DIRECTIONS FOR THIS TASK:
For this exercise, repeat the listing below from its first line through the line containing "GPS: NEO-6M -> L76K", exactly as written.

ENTRIES PROVIDED:
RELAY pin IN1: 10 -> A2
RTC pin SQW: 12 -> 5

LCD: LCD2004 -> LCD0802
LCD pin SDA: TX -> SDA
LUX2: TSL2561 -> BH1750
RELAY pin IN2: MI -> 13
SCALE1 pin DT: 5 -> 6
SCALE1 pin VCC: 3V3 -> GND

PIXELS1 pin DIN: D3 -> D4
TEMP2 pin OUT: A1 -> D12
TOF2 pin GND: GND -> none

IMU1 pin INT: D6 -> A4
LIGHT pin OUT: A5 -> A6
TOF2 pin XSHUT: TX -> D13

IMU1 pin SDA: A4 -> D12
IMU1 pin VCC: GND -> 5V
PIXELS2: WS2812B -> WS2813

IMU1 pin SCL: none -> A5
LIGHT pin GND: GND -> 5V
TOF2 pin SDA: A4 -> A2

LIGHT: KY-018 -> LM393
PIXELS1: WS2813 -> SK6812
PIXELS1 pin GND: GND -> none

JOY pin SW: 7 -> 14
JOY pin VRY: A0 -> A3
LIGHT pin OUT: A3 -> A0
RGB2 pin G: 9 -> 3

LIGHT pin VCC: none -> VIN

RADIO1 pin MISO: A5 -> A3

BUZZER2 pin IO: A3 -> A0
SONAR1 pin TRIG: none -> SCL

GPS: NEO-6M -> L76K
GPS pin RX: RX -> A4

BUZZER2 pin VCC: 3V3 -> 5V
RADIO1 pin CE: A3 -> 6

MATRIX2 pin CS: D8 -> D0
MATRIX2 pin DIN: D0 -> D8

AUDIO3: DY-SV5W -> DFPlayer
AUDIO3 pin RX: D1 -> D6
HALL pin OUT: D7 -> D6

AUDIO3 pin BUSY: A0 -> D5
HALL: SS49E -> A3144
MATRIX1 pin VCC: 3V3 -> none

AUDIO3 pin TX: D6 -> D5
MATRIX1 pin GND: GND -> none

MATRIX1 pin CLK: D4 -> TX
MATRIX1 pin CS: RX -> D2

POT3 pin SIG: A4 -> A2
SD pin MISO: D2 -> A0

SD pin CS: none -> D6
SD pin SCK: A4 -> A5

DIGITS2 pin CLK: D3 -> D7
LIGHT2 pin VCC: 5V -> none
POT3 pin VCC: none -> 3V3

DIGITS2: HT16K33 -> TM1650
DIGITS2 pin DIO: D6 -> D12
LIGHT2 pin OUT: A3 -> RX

WRITTEN REPLY:
RELAY pin IN1: 10 -> A2
RTC pin SQW: 12 -> 5

LCD: LCD2004 -> LCD0802
LCD pin SDA: TX -> SDA
LUX2: TSL2561 -> BH1750
RELAY pin IN2: MI -> 13
SCALE1 pin DT: 5 -> 6
SCALE1 pin VCC: 3V3 -> GND

PIXELS1 pin DIN: D3 -> D4
TEMP2 pin OUT: A1 -> D12
TOF2 pin GND: GND -> none

IMU1 pin INT: D6 -> A4
LIGHT pin OUT: A5 -> A6
TOF2 pin XSHUT: TX -> D13

IMU1 pin SDA: A4 -> D12
IMU1 pin VCC: GND -> 5V
PIXELS2: WS2812B -> WS2813

IMU1 pin SCL: none -> A5
LIGHT pin GND: GND -> 5V
TOF2 pin SDA: A4 -> A2

LIGHT: KY-018 -> LM393
PIXELS1: WS2813 -> SK6812
PIXELS1 pin GND: GND -> none

JOY pin SW: 7 -> 14
JOY pin VRY: A0 -> A3
LIGHT pin OUT: A3 -> A0
RGB2 pin G: 9 -> 3

LIGHT pin VCC: none -> VIN

RADIO1 pin MISO: A5 -> A3

BUZZER2 pin IO: A3 -> A0
SONAR1 pin TRIG: none -> SCL

GPS: NEO-6M -> L76K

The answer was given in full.